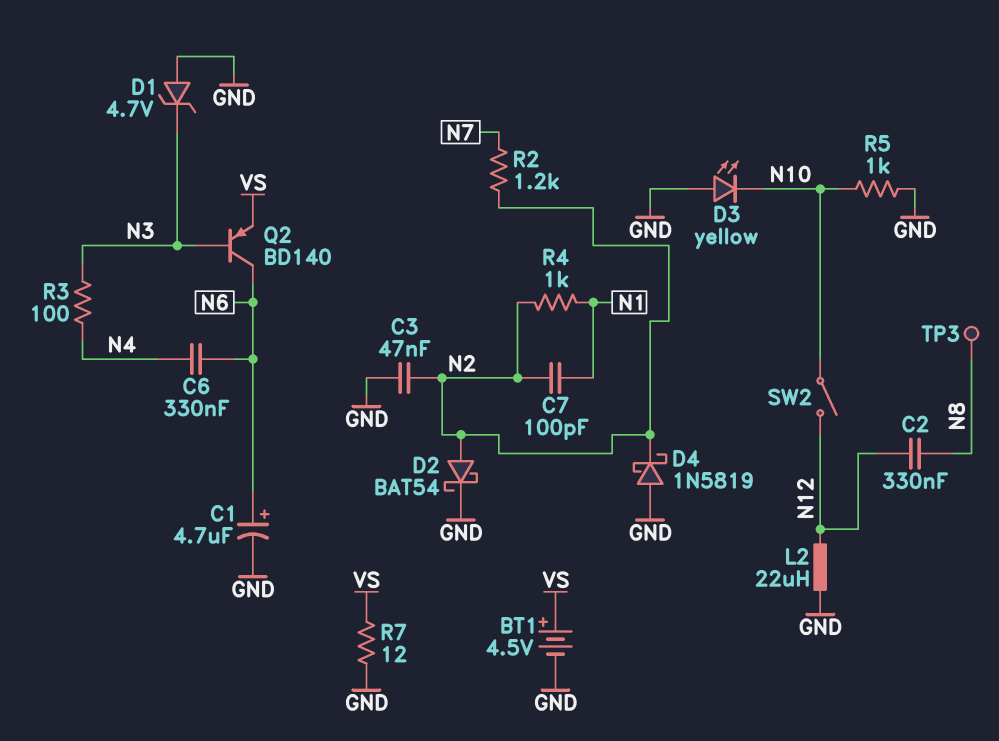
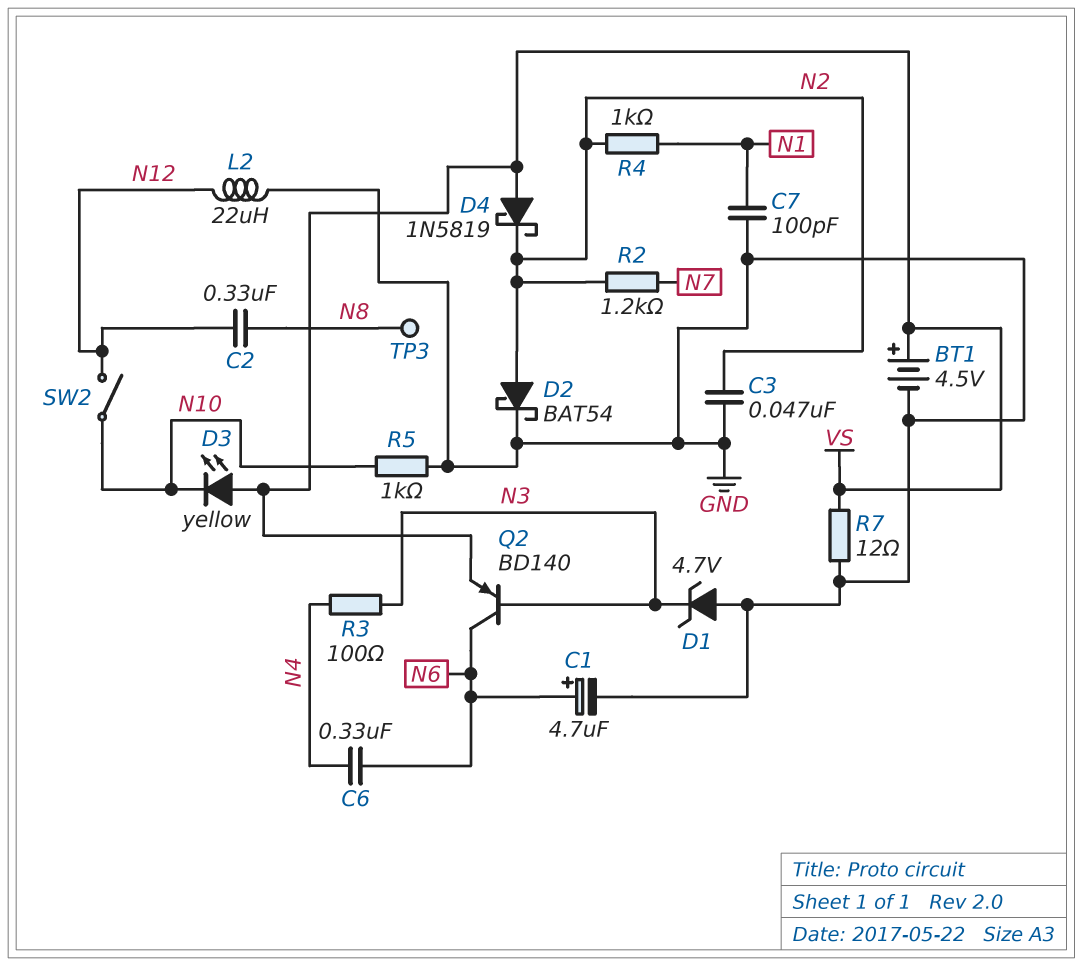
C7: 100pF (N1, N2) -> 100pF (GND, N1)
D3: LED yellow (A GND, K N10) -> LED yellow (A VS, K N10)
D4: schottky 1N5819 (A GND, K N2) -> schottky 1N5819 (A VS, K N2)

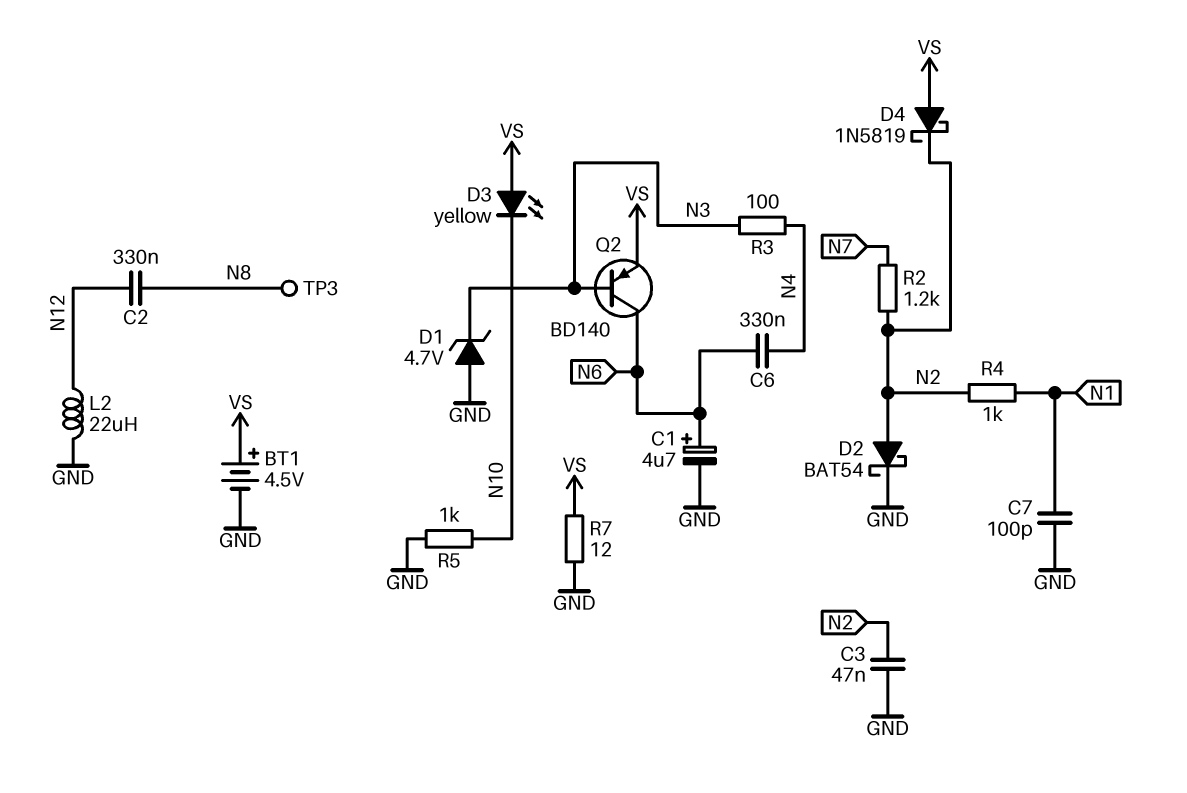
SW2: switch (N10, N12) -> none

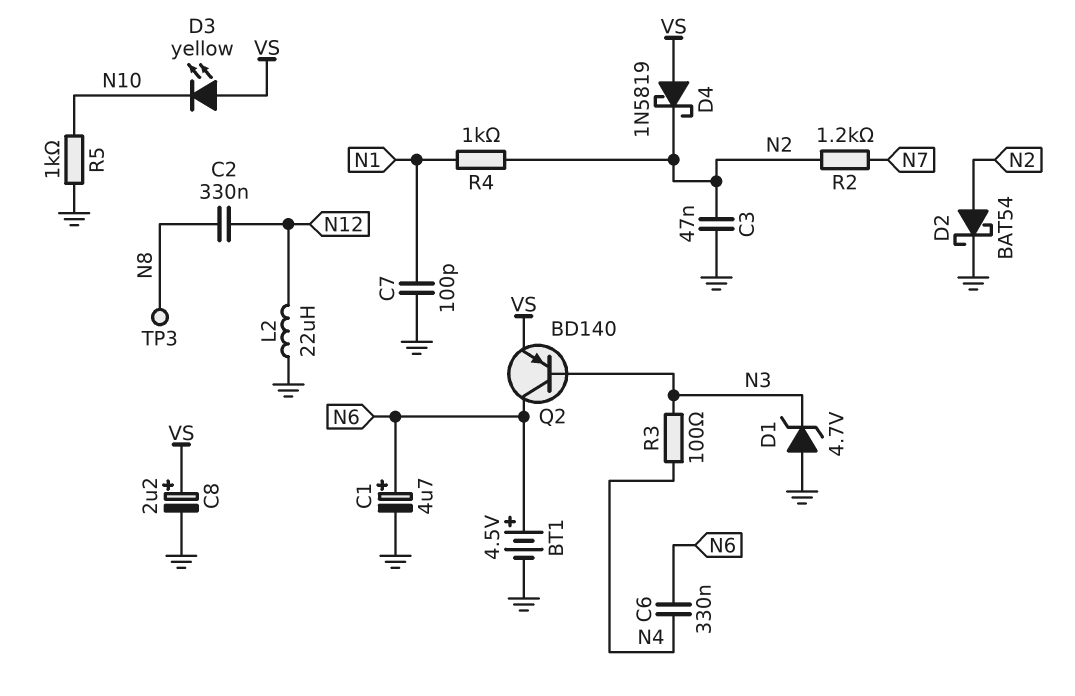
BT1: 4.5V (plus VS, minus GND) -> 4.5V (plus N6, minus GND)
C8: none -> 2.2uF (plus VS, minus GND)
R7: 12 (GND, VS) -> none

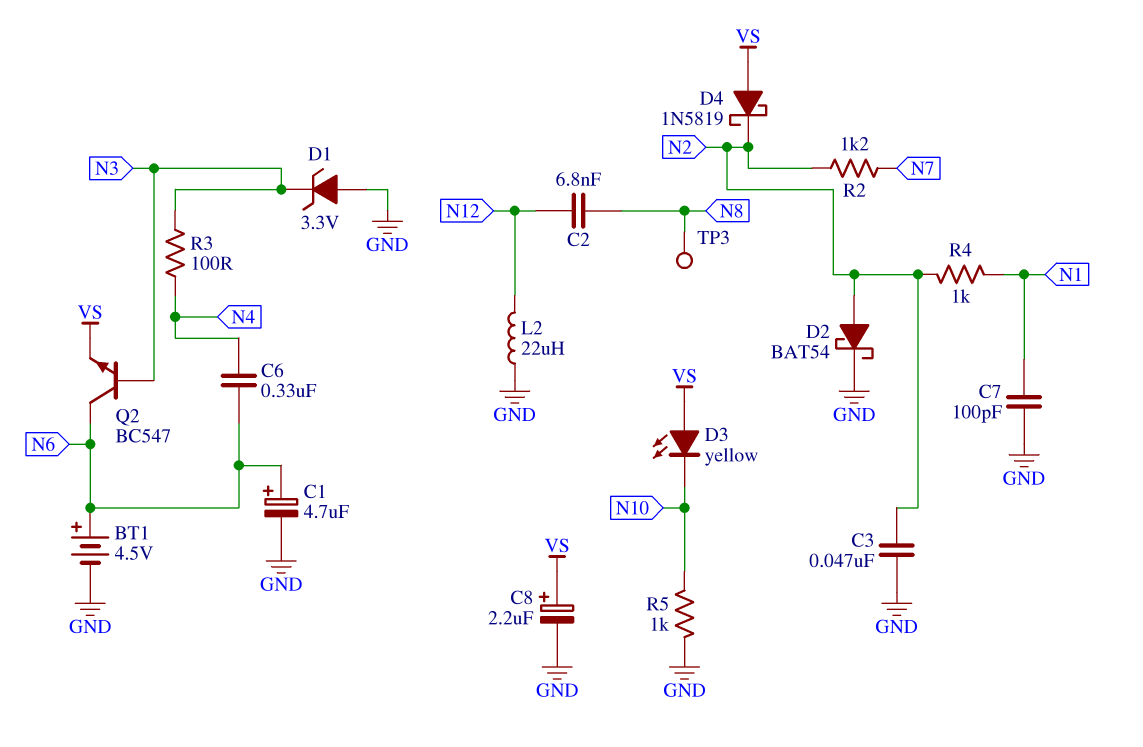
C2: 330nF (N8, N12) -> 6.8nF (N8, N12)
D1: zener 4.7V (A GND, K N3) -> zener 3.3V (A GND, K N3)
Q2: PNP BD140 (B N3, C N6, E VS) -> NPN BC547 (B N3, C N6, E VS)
- - -
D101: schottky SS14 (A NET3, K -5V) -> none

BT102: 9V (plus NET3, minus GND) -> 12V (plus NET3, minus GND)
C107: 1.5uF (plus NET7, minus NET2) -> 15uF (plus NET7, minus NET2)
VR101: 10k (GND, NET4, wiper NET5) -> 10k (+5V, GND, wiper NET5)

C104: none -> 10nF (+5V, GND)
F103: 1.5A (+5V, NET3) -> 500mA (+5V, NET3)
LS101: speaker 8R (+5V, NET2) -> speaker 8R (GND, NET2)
- - -
§ **EXERCISE DIRECTIONS**
Beginning with the line holding "C7: 100pF (N1, N2) -> 100pF (GND, N1)" in the material above, restate word for word each line through the line holding "Q2: PNP BD140", and exclude pictures.

§ **PROBLEM SOLUTION**
C7: 100pF (N1, N2) -> 100pF (GND, N1)
D3: LED yellow (A GND, K N10) -> LED yellow (A VS, K N10)
D4: schottky 1N5819 (A GND, K N2) -> schottky 1N5819 (A VS, K N2)

SW2: switch (N10, N12) -> none

BT1: 4.5V (plus VS, minus GND) -> 4.5V (plus N6, minus GND)
C8: none -> 2.2uF (plus VS, minus GND)
R7: 12 (GND, VS) -> none

C2: 330nF (N8, N12) -> 6.8nF (N8, N12)
D1: zener 4.7V (A GND, K N3) -> zener 3.3V (A GND, K N3)
Q2: PNP BD140 (B N3, C N6, E VS) -> NPN BC547 (B N3, C N6, E VS)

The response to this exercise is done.